- WORK ORDER:
From top to bottom, write out the listing exactly and skip every picture.

- MATERIAL SHOWN:
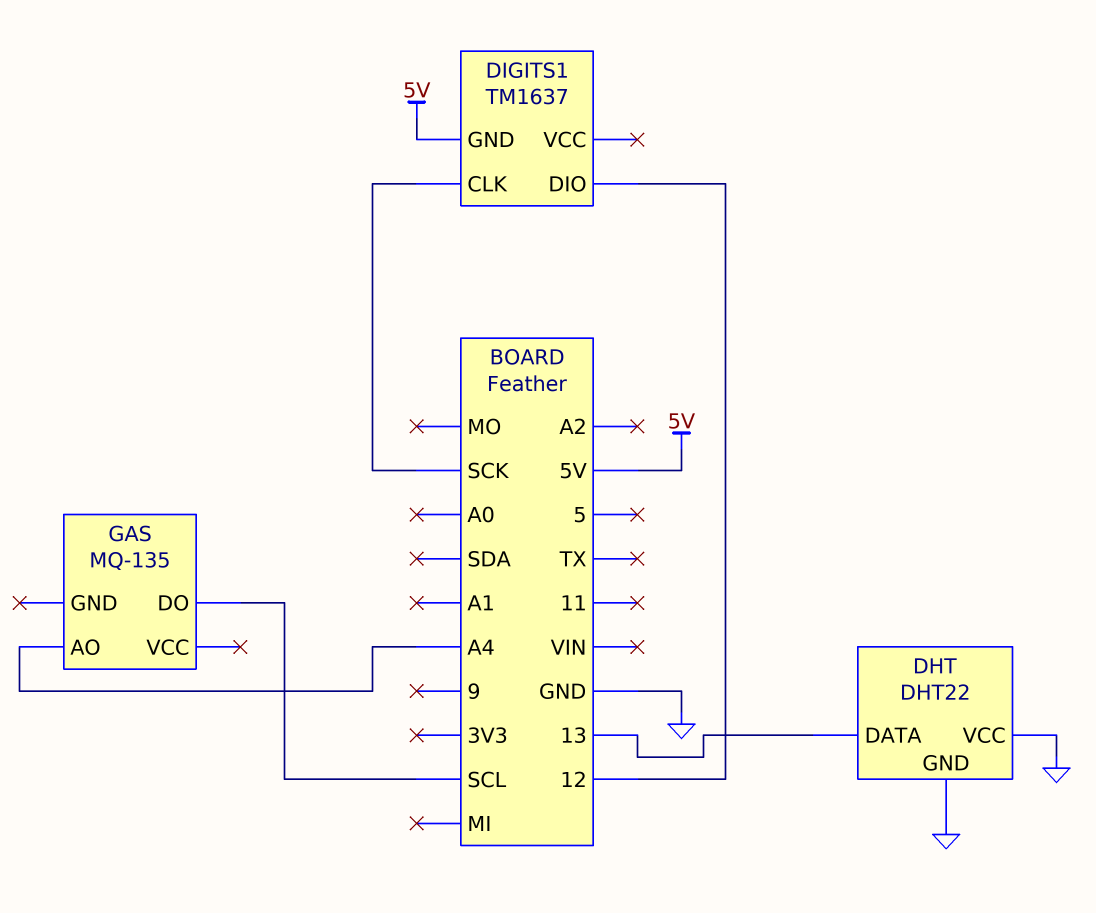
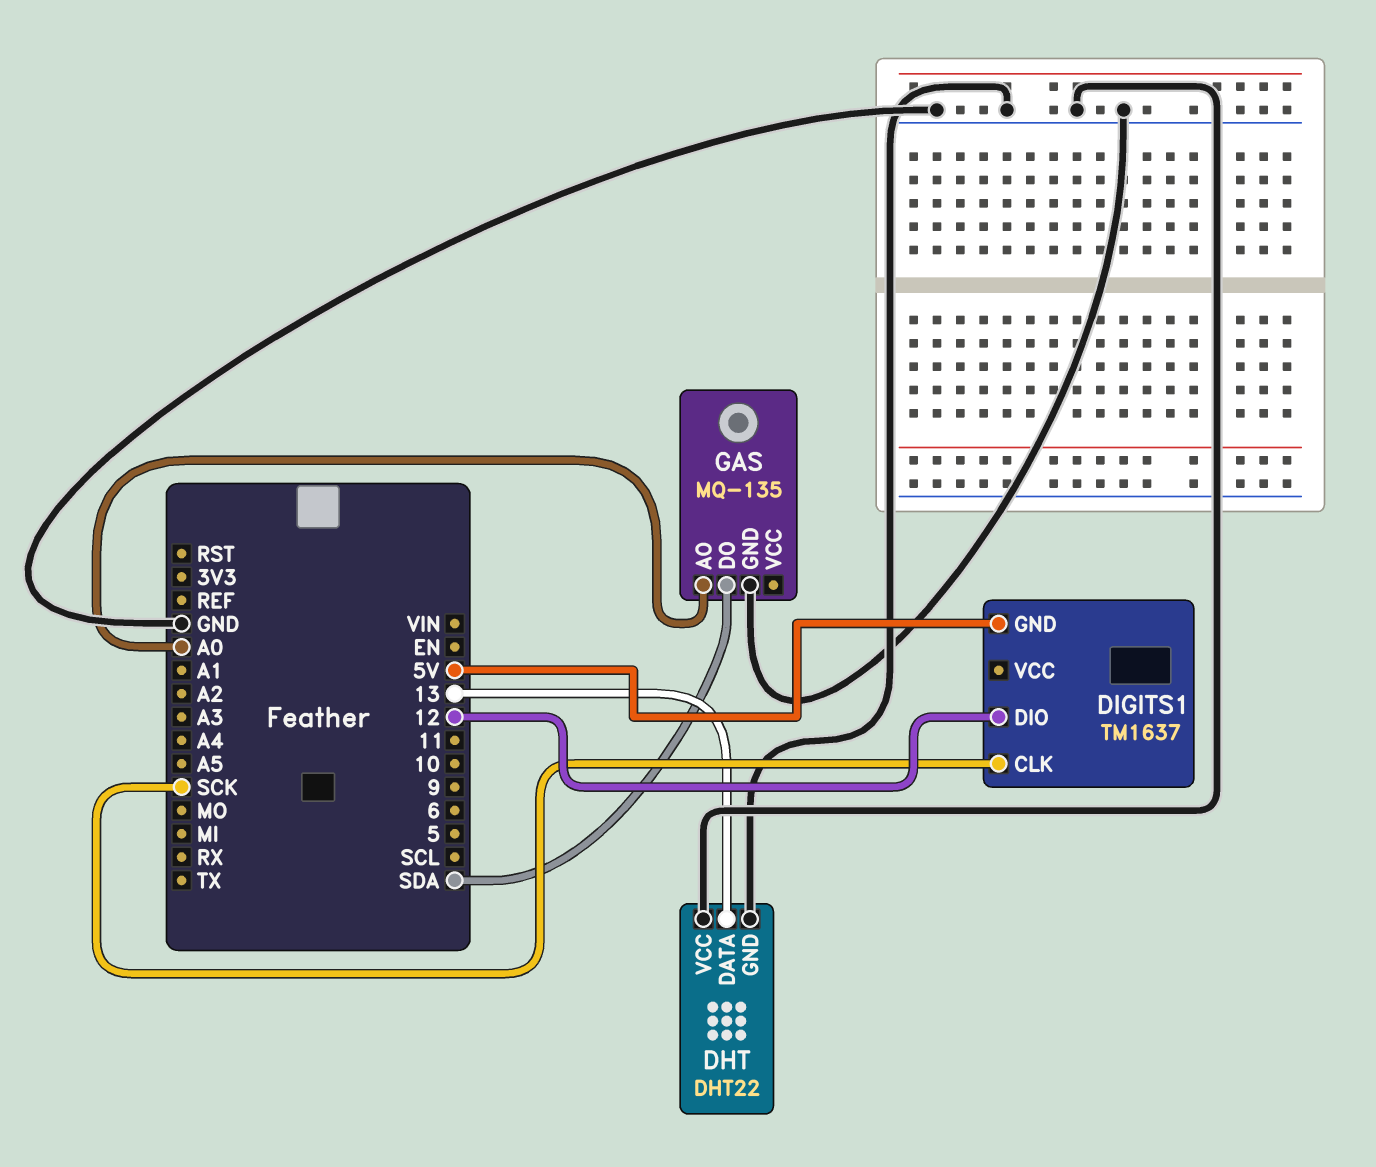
GAS pin AO: A4 -> A0
GAS pin DO: SCL -> SDA
GAS pin GND: none -> GND

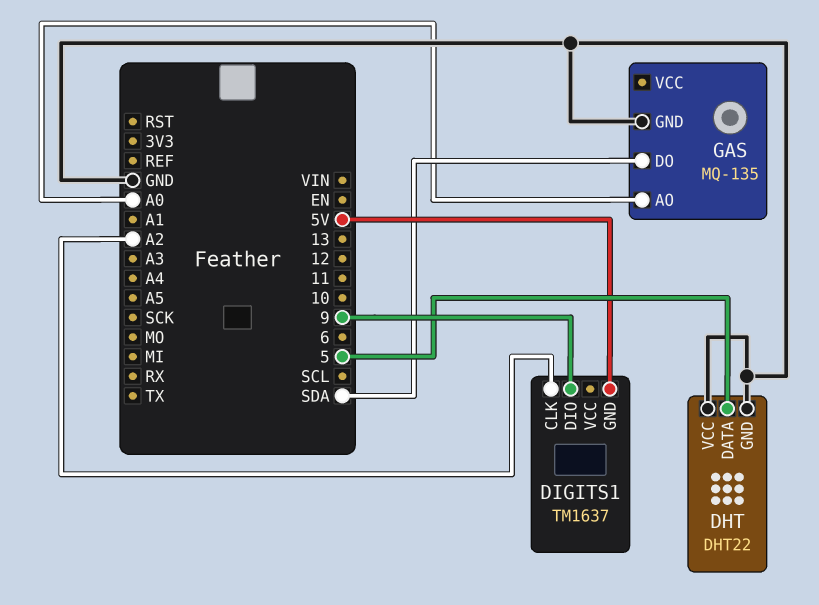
DHT pin DATA: 13 -> 5
DIGITS1 pin CLK: SCK -> A2
DIGITS1 pin DIO: 12 -> 9

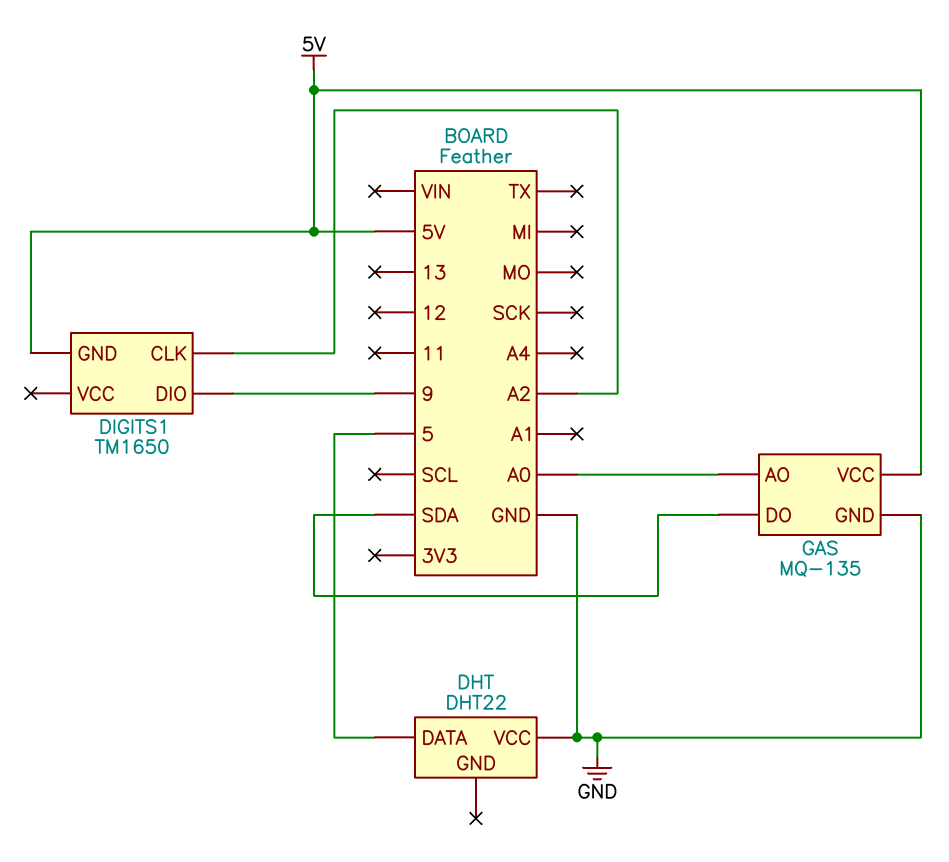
DHT pin GND: GND -> none
DIGITS1: TM1637 -> TM1650
GAS pin VCC: none -> 5V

- WRITTEN RESPONSE:
GAS pin AO: A4 -> A0
GAS pin DO: SCL -> SDA
GAS pin GND: none -> GND

DHT pin DATA: 13 -> 5
DIGITS1 pin CLK: SCK -> A2
DIGITS1 pin DIO: 12 -> 9

DHT pin GND: GND -> none
DIGITS1: TM1637 -> TM1650
GAS pin VCC: none -> 5V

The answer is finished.